TASK DIRECTIONS
Your answer should consist only of the lines below from the one with "black bowling pin: 0 -> 3" through the one with "green heart: 2 -> 3", copied exactly.

SOURCE RECORDS
------

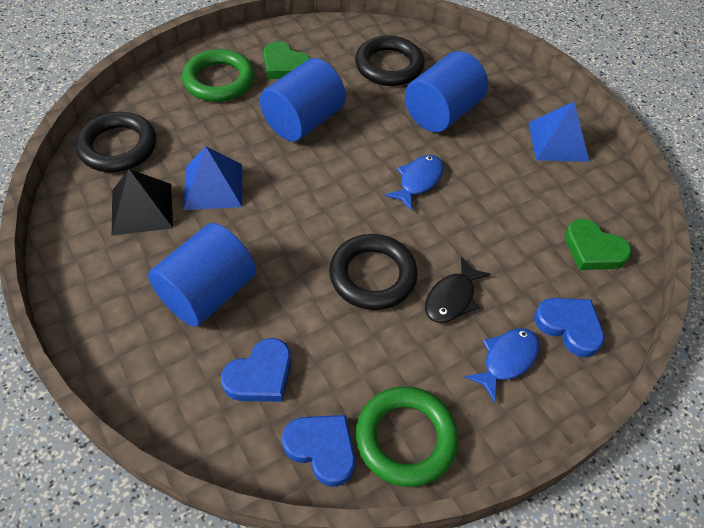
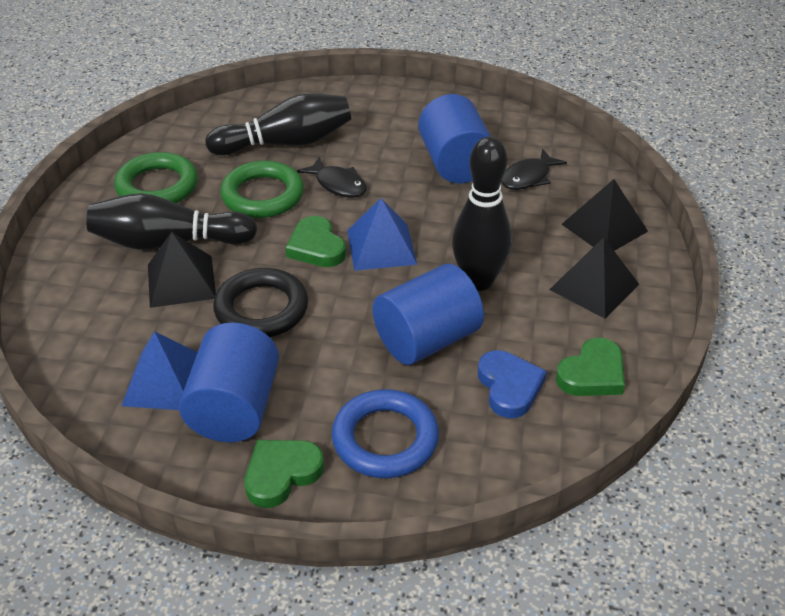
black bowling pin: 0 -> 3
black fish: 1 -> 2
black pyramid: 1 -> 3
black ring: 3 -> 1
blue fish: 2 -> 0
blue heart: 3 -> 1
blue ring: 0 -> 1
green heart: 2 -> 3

------

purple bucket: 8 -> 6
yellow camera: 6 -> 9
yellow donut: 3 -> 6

------

ANSWER TO THIS PROBLEM
black bowling pin: 0 -> 3
black fish: 1 -> 2
black pyramid: 1 -> 3
black ring: 3 -> 1
blue fish: 2 -> 0
blue heart: 3 -> 1
blue ring: 0 -> 1
green heart: 2 -> 3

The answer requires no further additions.